The request: Copy out all of the material below word for word, but leave the pictures out.
— Start Dataset rows —
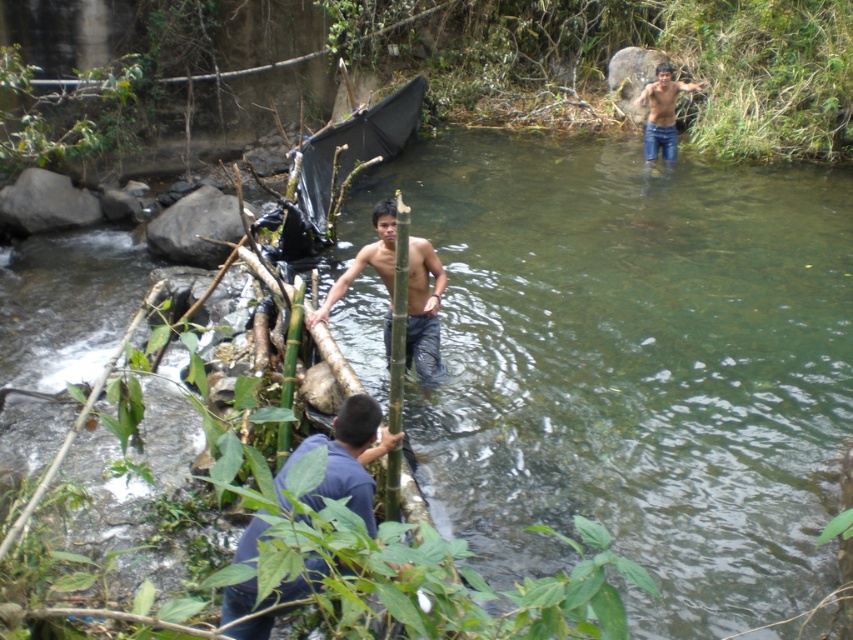
You are a photographer standing at the edge of the stream. You want to take a photo of both the blue cotton shirt at lower center and the smooth skin man at center. Which object should you focus on first to ensure both are in sharp focus?

The blue cotton shirt at lower center is closer to the viewer than the smooth skin man at center. To ensure both are in sharp focus, you should focus on the smooth skin man at center first, as focusing on the farther object allows a greater depth of field to include the closer object within the focus range.

You are hiking in a tropical forest and come across a stream with a bamboo bridge. You notice a blue cotton shirt at lower center and jeans at upper right. Which item is closer to the water?

The blue cotton shirt at lower center is closer to the water because it is positioned under the jeans at upper right.

You are standing on the bamboo structure and want to cross to the other side. The clear water at center flows towards the jeans at upper right. Which direction should you move to avoid the murky water?

You should move towards the clear water at center since it is in front of the jeans at upper right, indicating it is closer to the safe path.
— End Dataset rows —
Answer:
You are a photographer standing at the edge of the stream. You want to take a photo of both the blue cotton shirt at lower center and the smooth skin man at center. Which object should you focus on first to ensure both are in sharp focus?

The blue cotton shirt at lower center is closer to the viewer than the smooth skin man at center. To ensure both are in sharp focus, you should focus on the smooth skin man at center first, as focusing on the farther object allows a greater depth of field to include the closer object within the focus range.

You are hiking in a tropical forest and come across a stream with a bamboo bridge. You notice a blue cotton shirt at lower center and jeans at upper right. Which item is closer to the water?

The blue cotton shirt at lower center is closer to the water because it is positioned under the jeans at upper right.

You are standing on the bamboo structure and want to cross to the other side. The clear water at center flows towards the jeans at upper right. Which direction should you move to avoid the murky water?

You should move towards the clear water at center since it is in front of the jeans at upper right, indicating it is closer to the safe path.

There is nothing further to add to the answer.